== SOURCE DATA ==
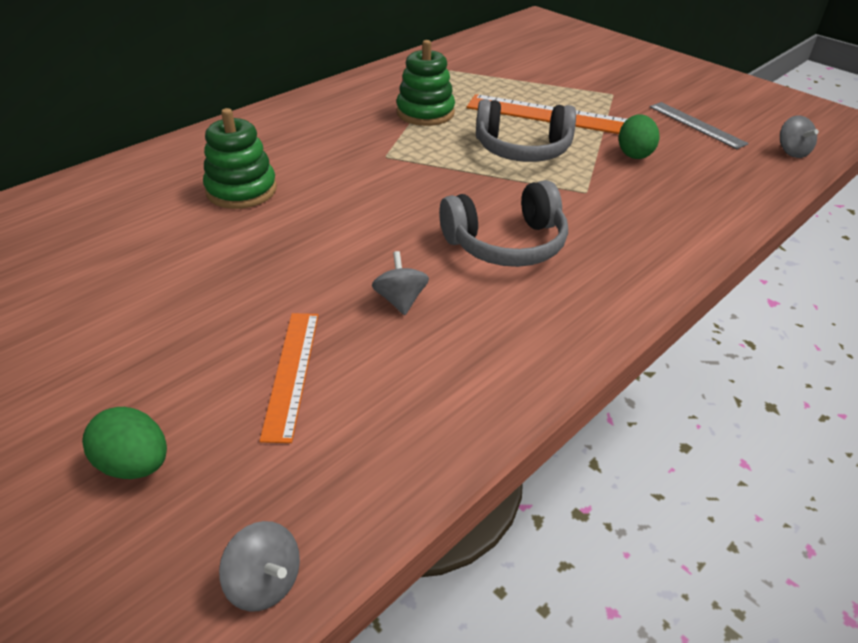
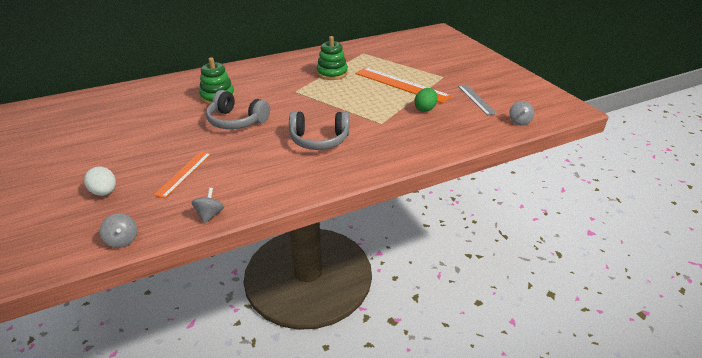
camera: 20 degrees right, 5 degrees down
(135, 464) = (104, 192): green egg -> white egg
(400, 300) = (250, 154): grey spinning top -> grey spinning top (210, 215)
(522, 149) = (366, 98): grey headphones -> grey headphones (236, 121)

...

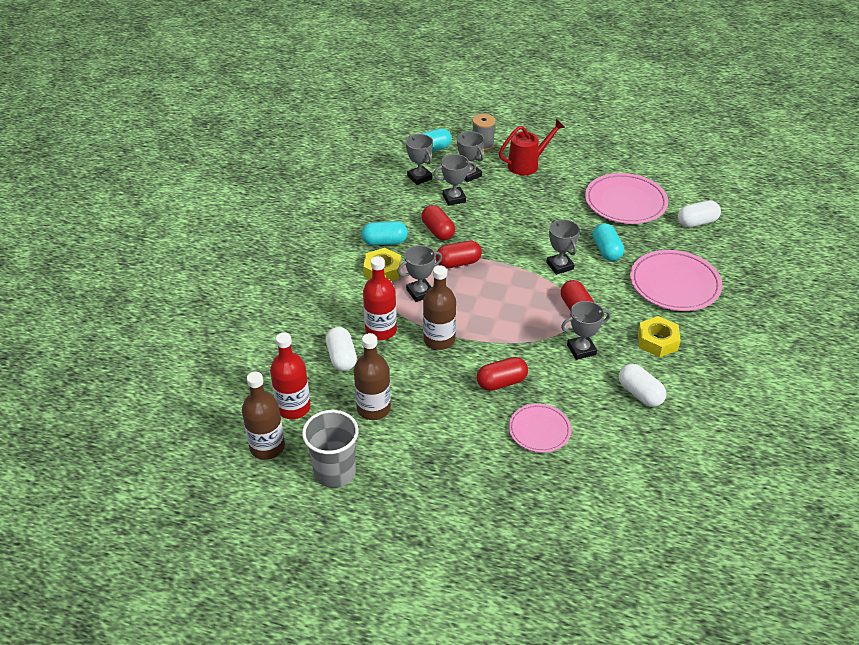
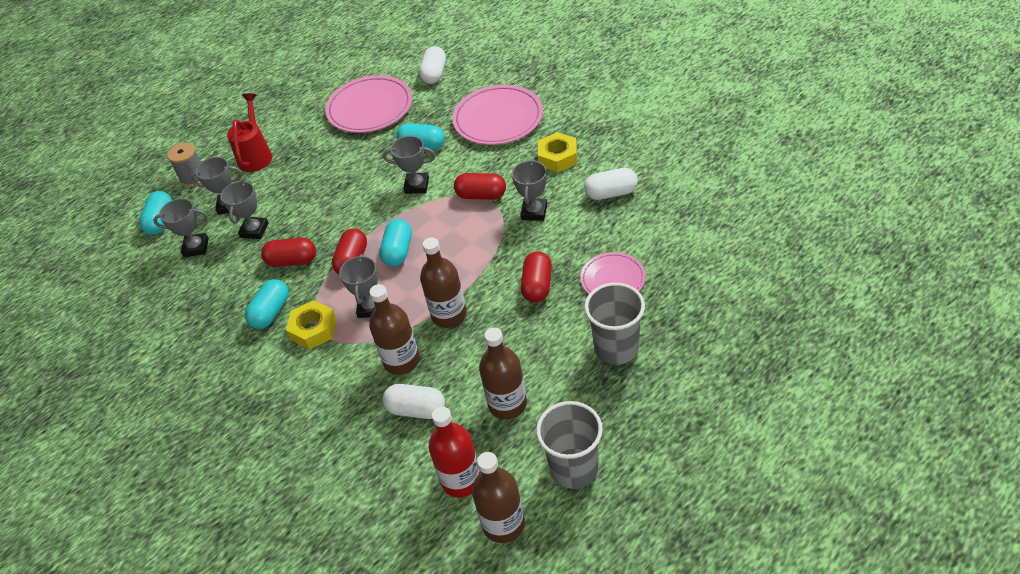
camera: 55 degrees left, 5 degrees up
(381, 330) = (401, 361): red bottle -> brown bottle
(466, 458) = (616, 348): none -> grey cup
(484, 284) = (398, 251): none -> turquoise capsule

== WORK REQUIRED ==
In the listing above, start at the line with "(135, 464) = (104, 192): green", go on through the line with "(522, 149) = (366, 98): grey", and copy each of those lines exactly; leave out all the rest.

== YOUR SOLUTION ==
(135, 464) = (104, 192): green egg -> white egg
(400, 300) = (250, 154): grey spinning top -> grey spinning top (210, 215)
(522, 149) = (366, 98): grey headphones -> grey headphones (236, 121)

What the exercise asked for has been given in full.